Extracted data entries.
——

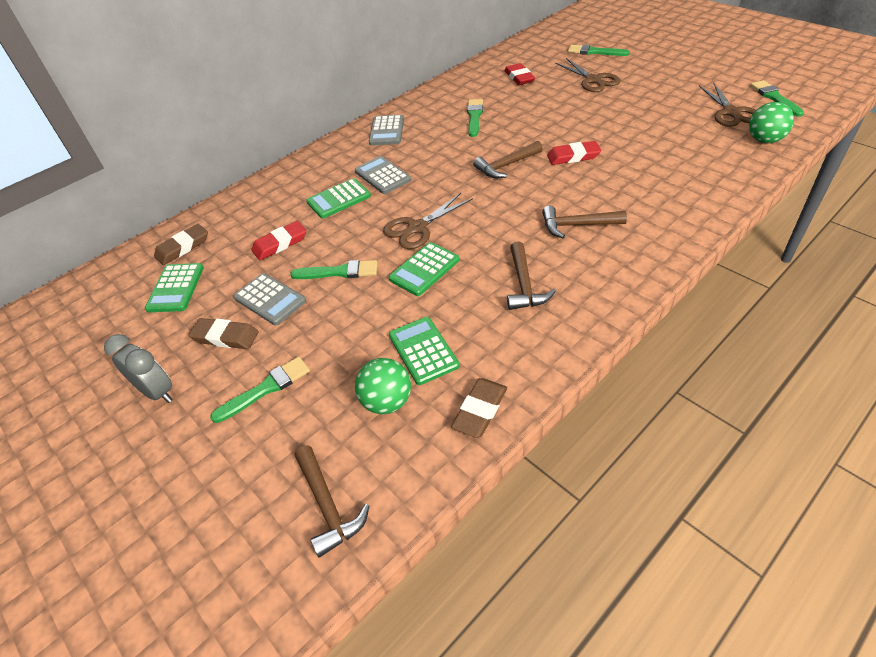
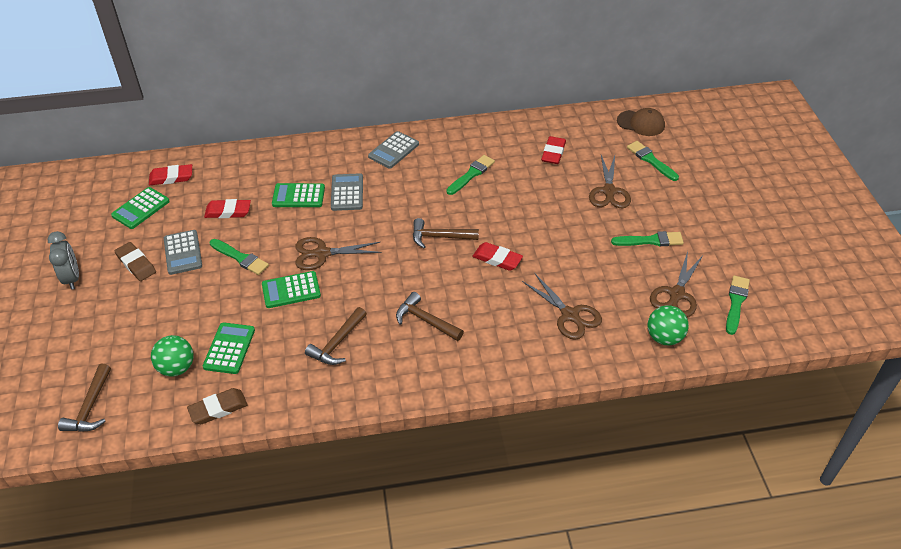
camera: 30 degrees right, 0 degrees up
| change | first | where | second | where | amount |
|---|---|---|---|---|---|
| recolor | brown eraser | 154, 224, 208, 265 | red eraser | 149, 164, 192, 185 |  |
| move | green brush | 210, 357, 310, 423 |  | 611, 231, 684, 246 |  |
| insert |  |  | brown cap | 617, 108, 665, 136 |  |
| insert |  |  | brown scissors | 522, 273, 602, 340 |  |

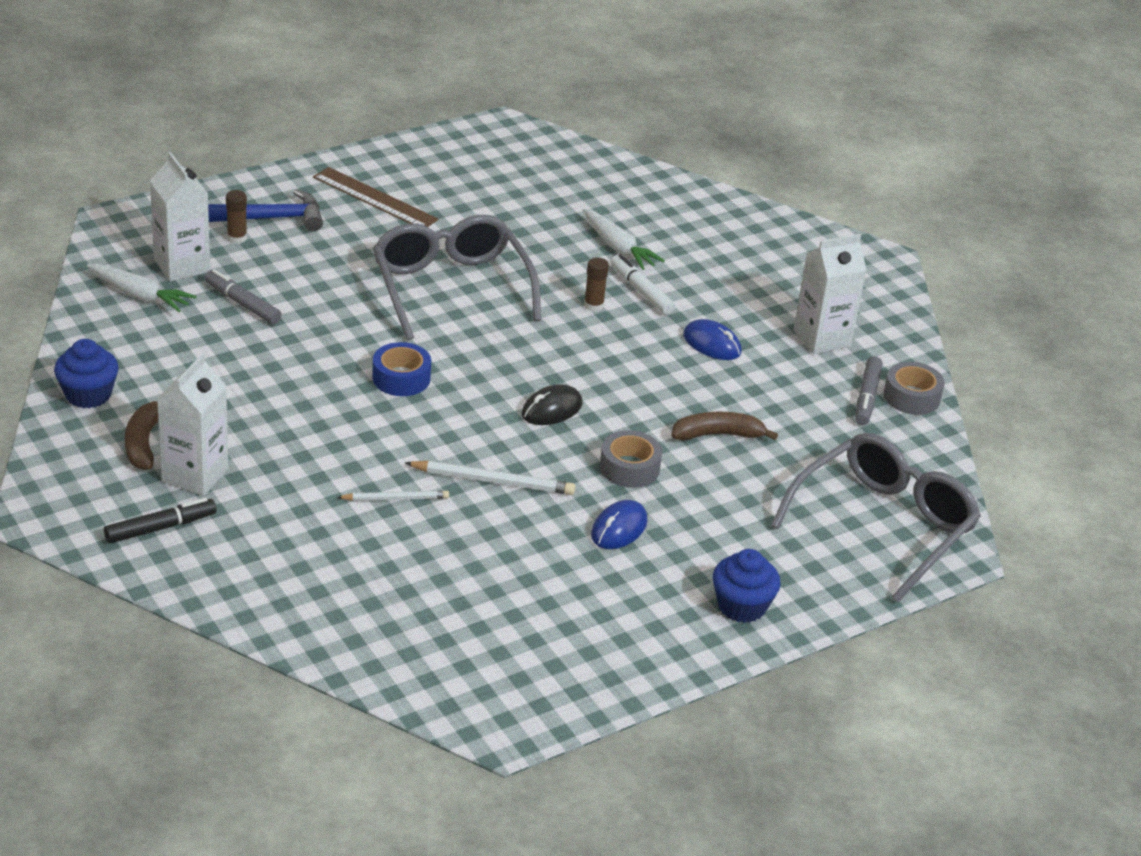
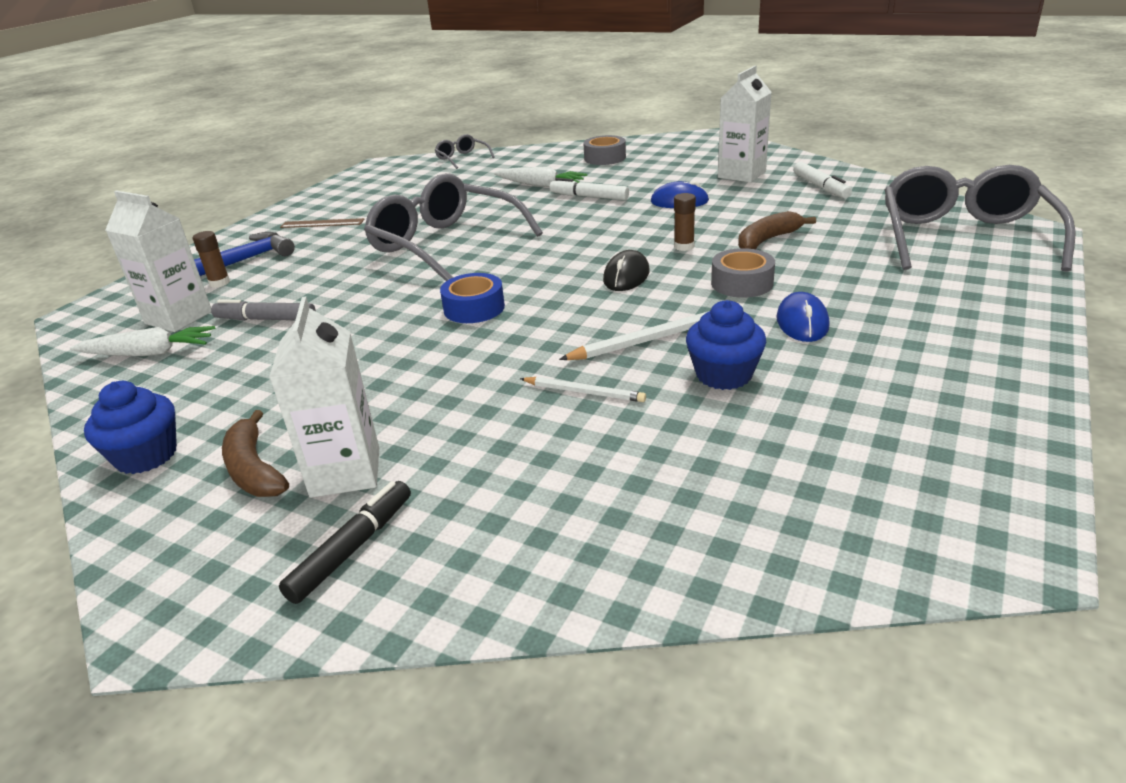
camera: 25 degrees left, 5 degrees down
| change | first | where | second | where | amount |
|---|---|---|---|---|---|
| resize | brown ruler | 313, 167, 439, 227 |  | 280, 218, 364, 228 | x0.64 |
| move | brown glue stick | 584, 257, 609, 312 |  | 674, 193, 696, 251 |  |
| recolor | grey marker | 855, 356, 882, 425 | white marker | 793, 162, 852, 198 |  |
| move | grey tape | 884, 362, 944, 415 |  | 583, 135, 626, 165 |  |
| rotate | white pencil | 337, 491, 449, 501 |  | 520, 377, 646, 402 | 60 degrees clockwise |
| move | blue cupcake | 713, 549, 781, 623 |  | 686, 300, 766, 390 |  |
| insert |  |  | grey glasses | 435, 134, 495, 169 |  |

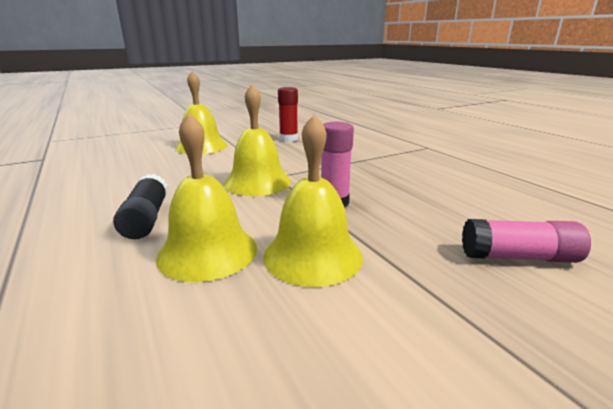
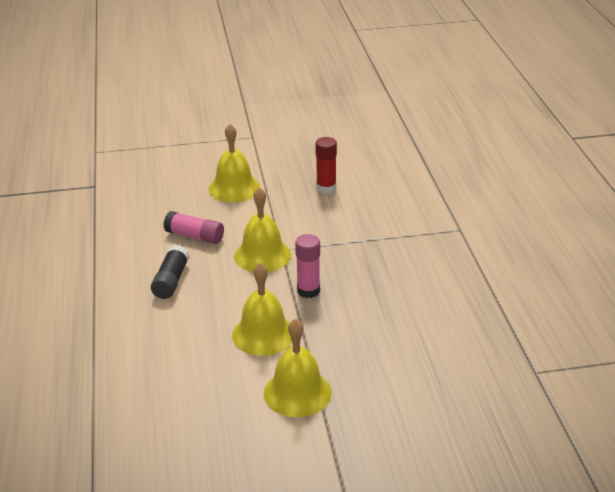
camera: 20 degrees right, 10 degrees up
| change | first | where | second | where | amount |
|---|---|---|---|---|---|
| move | yellow bell | 156, 113, 257, 282 |  | 264, 318, 332, 417 |  |
| move | pink glue stick | 462, 219, 591, 263 |  | 163, 211, 224, 244 |  |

——

Transcribe all records verbatim and omit each image.

camera: 30 degrees right, 0 degrees up
| change | first | where | second | where | amount |
|---|---|---|---|---|---|
| recolor | brown eraser | 154, 224, 208, 265 | red eraser | 149, 164, 192, 185 |  |
| move | green brush | 210, 357, 310, 423 |  | 611, 231, 684, 246 |  |
| insert |  |  | brown cap | 617, 108, 665, 136 |  |
| insert |  |  | brown scissors | 522, 273, 602, 340 |  |

camera: 25 degrees left, 5 degrees down
| change | first | where | second | where | amount |
|---|---|---|---|---|---|
| resize | brown ruler | 313, 167, 439, 227 |  | 280, 218, 364, 228 | x0.64 |
| move | brown glue stick | 584, 257, 609, 312 |  | 674, 193, 696, 251 |  |
| recolor | grey marker | 855, 356, 882, 425 | white marker | 793, 162, 852, 198 |  |
| move | grey tape | 884, 362, 944, 415 |  | 583, 135, 626, 165 |  |
| rotate | white pencil | 337, 491, 449, 501 |  | 520, 377, 646, 402 | 60 degrees clockwise |
| move | blue cupcake | 713, 549, 781, 623 |  | 686, 300, 766, 390 |  |
| insert |  |  | grey glasses | 435, 134, 495, 169 |  |

camera: 20 degrees right, 10 degrees up
| change | first | where | second | where | amount |
|---|---|---|---|---|---|
| move | yellow bell | 156, 113, 257, 282 |  | 264, 318, 332, 417 |  |
| move | pink glue stick | 462, 219, 591, 263 |  | 163, 211, 224, 244 |  |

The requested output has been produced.